▸ **What to produce**
Please transcribe the data below in full. Omit any picture you find in it.

▸ **Data to process**
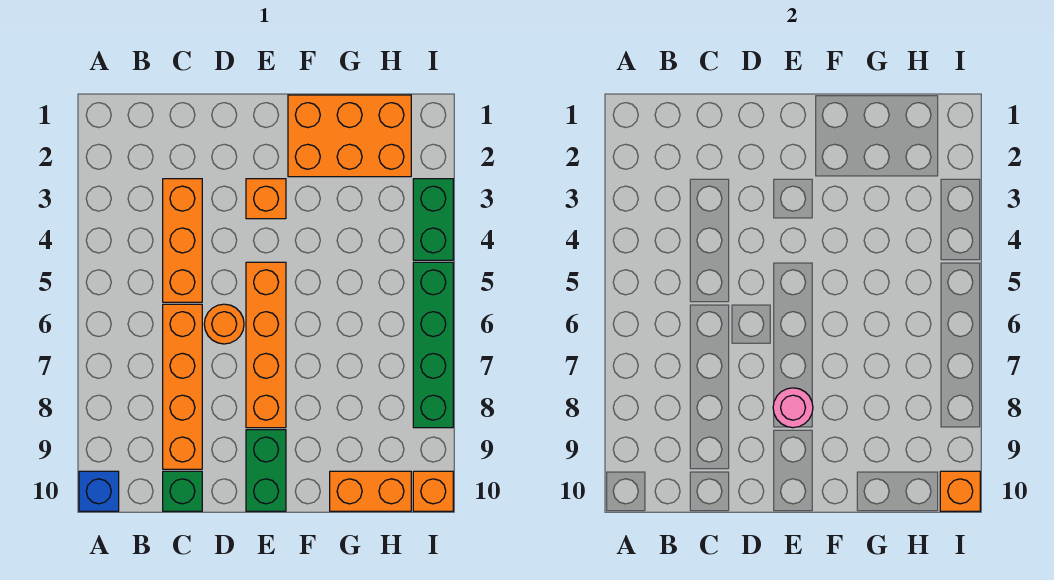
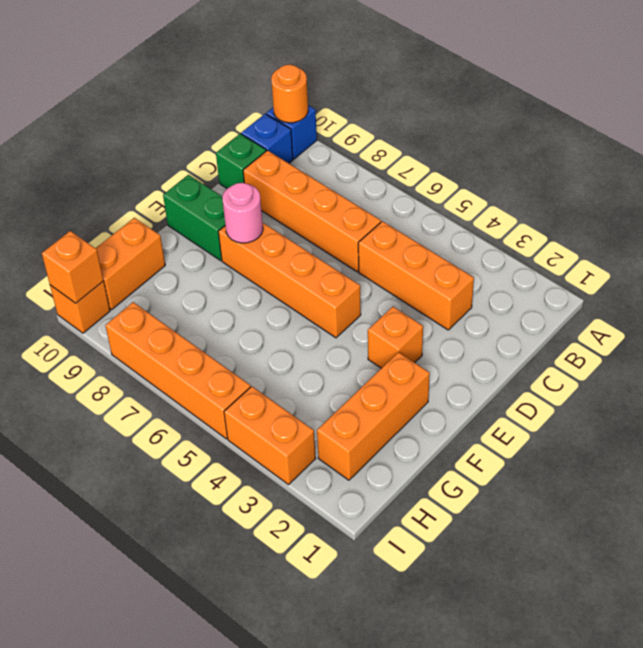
none -> blue 1x1 brick [241,114,293,163]
orange 1x1 round brick [204,304,244,344] -> orange 1x1 round brick moved to [271,65,308,123]
orange 2x3 brick [288,95,411,177] -> orange 1x3 brick [317,352,430,480]
green 1x2 brick [413,179,453,260] -> orange 1x2 brick [224,386,316,485]
green 1x4 brick [413,262,453,428] -> orange 1x4 brick [105,302,250,439]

▸ **Solution**
none -> blue 1x1 brick [241,114,293,163]
orange 1x1 round brick [204,304,244,344] -> orange 1x1 round brick moved to [271,65,308,123]
orange 2x3 brick [288,95,411,177] -> orange 1x3 brick [317,352,430,480]
green 1x2 brick [413,179,453,260] -> orange 1x2 brick [224,386,316,485]
green 1x4 brick [413,262,453,428] -> orange 1x4 brick [105,302,250,439]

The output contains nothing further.